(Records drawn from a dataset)
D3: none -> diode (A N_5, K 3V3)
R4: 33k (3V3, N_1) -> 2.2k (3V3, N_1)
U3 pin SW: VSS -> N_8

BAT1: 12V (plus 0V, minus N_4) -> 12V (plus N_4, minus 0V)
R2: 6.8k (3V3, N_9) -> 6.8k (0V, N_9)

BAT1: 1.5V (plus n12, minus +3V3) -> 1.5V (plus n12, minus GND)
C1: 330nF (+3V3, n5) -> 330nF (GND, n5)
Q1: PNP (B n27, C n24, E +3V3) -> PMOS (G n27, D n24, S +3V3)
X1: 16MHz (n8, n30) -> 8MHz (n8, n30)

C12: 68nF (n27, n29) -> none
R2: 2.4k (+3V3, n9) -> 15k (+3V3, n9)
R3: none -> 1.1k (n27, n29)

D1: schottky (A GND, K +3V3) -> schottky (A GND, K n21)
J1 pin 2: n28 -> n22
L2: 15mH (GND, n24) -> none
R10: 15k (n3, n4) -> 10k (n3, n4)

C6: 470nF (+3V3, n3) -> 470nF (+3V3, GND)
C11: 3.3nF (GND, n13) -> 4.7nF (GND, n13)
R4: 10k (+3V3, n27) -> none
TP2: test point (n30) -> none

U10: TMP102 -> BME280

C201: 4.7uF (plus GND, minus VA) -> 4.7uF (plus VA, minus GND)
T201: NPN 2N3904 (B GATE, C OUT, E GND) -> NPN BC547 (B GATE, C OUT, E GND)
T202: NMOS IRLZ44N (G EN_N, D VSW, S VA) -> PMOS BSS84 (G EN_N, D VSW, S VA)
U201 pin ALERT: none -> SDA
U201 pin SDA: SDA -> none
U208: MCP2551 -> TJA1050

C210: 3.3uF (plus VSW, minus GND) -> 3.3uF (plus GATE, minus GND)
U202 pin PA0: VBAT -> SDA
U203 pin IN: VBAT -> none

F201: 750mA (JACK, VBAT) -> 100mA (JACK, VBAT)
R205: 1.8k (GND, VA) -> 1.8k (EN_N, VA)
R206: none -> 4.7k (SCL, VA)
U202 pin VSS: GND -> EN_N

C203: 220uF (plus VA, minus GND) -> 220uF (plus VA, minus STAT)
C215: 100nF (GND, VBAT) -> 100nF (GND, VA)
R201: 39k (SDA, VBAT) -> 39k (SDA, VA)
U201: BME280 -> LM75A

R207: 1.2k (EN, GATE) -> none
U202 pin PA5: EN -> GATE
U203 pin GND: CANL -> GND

• **TRY IT**
Search the entries above for lines containing the word "none", and copy each one.

• **EXERCISE RESPONSE**
D3: none -> diode (A N_5, K 3V3)
C12: 68nF (n27, n29) -> none
R3: none -> 1.1k (n27, n29)
L2: 15mH (GND, n24) -> none
R4: 10k (+3V3, n27) -> none
TP2: test point (n30) -> none
U201 pin ALERT: none -> SDA
U201 pin SDA: SDA -> none
U203 pin IN: VBAT -> none
R206: none -> 4.7k (SCL, VA)
R207: 1.2k (EN, GATE) -> none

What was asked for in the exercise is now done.